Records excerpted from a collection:
__________________________________________________

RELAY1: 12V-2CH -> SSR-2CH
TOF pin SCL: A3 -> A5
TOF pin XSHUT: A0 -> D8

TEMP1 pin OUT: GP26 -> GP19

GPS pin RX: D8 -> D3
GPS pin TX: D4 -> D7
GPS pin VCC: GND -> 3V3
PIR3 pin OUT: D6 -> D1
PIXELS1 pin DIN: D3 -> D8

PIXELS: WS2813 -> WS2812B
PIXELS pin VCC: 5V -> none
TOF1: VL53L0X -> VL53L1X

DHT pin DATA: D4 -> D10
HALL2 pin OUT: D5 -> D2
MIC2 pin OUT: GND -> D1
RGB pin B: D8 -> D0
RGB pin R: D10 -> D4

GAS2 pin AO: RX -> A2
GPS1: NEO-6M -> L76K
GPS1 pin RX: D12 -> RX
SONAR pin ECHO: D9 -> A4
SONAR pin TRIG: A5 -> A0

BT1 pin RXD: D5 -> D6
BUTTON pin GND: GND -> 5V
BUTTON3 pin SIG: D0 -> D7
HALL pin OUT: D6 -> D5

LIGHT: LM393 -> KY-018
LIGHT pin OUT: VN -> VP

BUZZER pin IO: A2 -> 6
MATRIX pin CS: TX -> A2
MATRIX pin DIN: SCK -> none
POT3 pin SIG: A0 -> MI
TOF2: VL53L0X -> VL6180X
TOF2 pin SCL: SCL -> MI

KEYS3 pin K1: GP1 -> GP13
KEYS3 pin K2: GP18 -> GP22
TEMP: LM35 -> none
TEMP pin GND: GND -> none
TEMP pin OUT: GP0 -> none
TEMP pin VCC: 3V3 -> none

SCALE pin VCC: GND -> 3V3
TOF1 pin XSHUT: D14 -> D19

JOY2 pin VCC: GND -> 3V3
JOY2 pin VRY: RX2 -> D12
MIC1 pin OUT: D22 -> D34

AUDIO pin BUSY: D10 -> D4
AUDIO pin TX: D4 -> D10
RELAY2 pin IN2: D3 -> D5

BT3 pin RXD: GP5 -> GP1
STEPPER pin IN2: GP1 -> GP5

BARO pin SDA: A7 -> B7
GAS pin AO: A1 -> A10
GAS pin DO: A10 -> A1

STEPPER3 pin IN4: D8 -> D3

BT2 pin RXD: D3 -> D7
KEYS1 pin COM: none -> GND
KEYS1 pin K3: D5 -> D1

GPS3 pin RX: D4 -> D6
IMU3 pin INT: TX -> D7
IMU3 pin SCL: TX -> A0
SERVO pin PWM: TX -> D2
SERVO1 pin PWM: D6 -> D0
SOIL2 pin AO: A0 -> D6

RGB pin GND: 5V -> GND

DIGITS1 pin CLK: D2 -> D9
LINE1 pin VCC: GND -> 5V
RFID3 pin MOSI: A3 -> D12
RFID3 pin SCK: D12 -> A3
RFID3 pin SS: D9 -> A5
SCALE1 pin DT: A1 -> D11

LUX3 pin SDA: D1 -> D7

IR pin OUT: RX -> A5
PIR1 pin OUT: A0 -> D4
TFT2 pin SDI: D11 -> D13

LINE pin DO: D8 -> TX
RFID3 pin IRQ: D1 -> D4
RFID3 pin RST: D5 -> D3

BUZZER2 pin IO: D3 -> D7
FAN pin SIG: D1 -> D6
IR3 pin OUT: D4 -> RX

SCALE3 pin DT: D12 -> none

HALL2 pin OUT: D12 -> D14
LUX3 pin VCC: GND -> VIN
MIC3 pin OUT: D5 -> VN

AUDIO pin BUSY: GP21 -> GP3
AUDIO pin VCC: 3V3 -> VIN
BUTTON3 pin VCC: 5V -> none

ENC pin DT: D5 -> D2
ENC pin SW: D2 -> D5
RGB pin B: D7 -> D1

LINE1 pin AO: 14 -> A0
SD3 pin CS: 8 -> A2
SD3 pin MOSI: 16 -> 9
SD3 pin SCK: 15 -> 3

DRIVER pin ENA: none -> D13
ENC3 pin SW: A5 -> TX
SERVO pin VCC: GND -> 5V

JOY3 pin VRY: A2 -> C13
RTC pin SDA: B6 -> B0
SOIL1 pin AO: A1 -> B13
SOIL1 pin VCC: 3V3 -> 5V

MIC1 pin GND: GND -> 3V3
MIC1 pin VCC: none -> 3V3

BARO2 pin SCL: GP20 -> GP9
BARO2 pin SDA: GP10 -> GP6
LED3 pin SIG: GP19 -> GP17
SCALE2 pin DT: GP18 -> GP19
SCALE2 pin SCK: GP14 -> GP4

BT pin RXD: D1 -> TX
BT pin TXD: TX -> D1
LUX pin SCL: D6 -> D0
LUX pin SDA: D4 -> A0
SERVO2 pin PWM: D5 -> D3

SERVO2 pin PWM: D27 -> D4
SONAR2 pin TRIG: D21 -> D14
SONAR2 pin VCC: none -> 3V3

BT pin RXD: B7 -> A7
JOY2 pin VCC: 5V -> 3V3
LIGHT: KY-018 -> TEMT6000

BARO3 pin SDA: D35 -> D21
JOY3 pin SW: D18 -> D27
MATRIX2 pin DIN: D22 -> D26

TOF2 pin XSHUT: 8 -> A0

__________________________________________________

Problem to work on:
Only the lines from the one containing "LED3 pin SIG: GP19 -> GP17" through the end of the records above belong in the answer, each exactly as written.

Written solution:
LED3 pin SIG: GP19 -> GP17
SCALE2 pin DT: GP18 -> GP19
SCALE2 pin SCK: GP14 -> GP4

BT pin RXD: D1 -> TX
BT pin TXD: TX -> D1
LUX pin SCL: D6 -> D0
LUX pin SDA: D4 -> A0
SERVO2 pin PWM: D5 -> D3

SERVO2 pin PWM: D27 -> D4
SONAR2 pin TRIG: D21 -> D14
SONAR2 pin VCC: none -> 3V3

BT pin RXD: B7 -> A7
JOY2 pin VCC: 5V -> 3V3
LIGHT: KY-018 -> TEMT6000

BARO3 pin SDA: D35 -> D21
JOY3 pin SW: D18 -> D27
MATRIX2 pin DIN: D22 -> D26

TOF2 pin XSHUT: 8 -> A0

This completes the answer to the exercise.